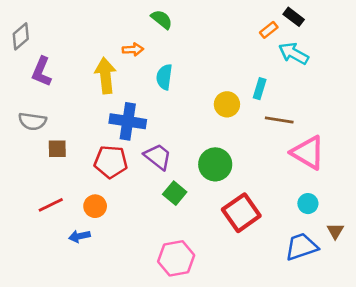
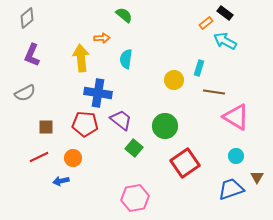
gray diamond: (21, 36) -> (27, 18), moved
gray semicircle: (32, 121) -> (25, 93), turned -35
brown square: (57, 149) -> (46, 127), moved

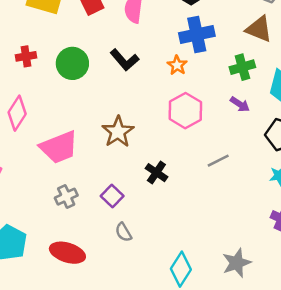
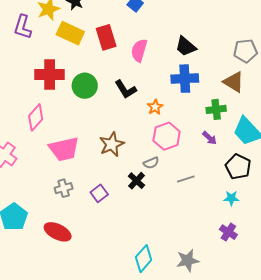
red cross: (26, 56) -> (50, 74), size x1.8
orange star: (177, 65) -> (155, 107), moved
gray semicircle: (123, 232) -> (151, 163), moved, turned -91

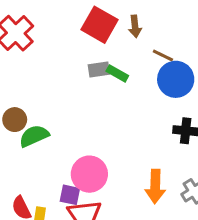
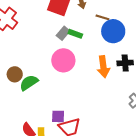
gray rectangle: (99, 69) -> (63, 33), turned -32
pink circle: (89, 174) -> (63, 60), moved
orange arrow: (155, 186) -> (103, 67), moved

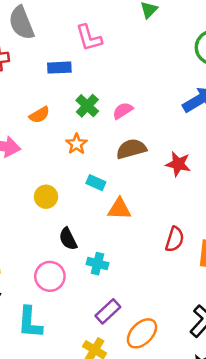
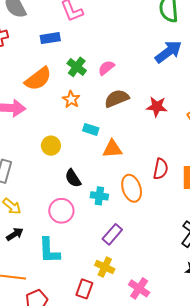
orange semicircle: (39, 115) -> (38, 79), size x1.6
orange ellipse: (142, 333) -> (132, 188), moved, turned -56

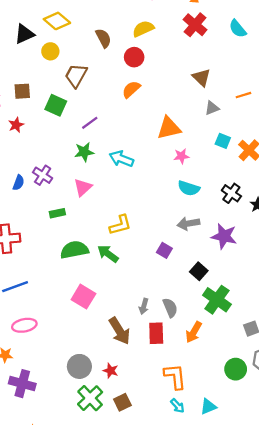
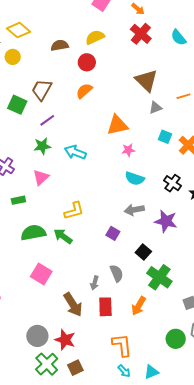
brown semicircle: (103, 38) -> (60, 45), turned -72
brown trapezoid: (76, 76) -> (42, 90), moved
brown triangle: (201, 77) -> (146, 80), size x1.4
gray semicircle: (170, 308) -> (117, 273), moved
red star: (111, 371) -> (65, 340), size x1.5

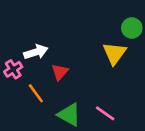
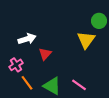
pink cross: (13, 69) -> (16, 65), moved
orange line: (36, 93) -> (27, 83), moved

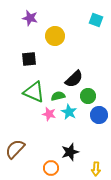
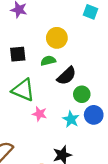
yellow circle: (55, 36) -> (57, 38), moved
green semicircle: (58, 96) -> (48, 61), moved
cyan star: (69, 112) -> (71, 119), moved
☆ ☆ ☆ ☆
• [TASK DETAILS] A verbatim reproduction is expected: starting at the line above that has "orange star: (177, 65) -> (155, 107), moved", ending at the line that has "orange arrow: (155, 186) -> (103, 67), moved", both included, and with no pictures and no other lines.

• [PROBLEM SOLUTION]
orange star: (177, 65) -> (155, 107), moved
gray semicircle: (123, 232) -> (151, 163), moved, turned -91

gray rectangle: (99, 69) -> (63, 33), turned -32
pink circle: (89, 174) -> (63, 60), moved
orange arrow: (155, 186) -> (103, 67), moved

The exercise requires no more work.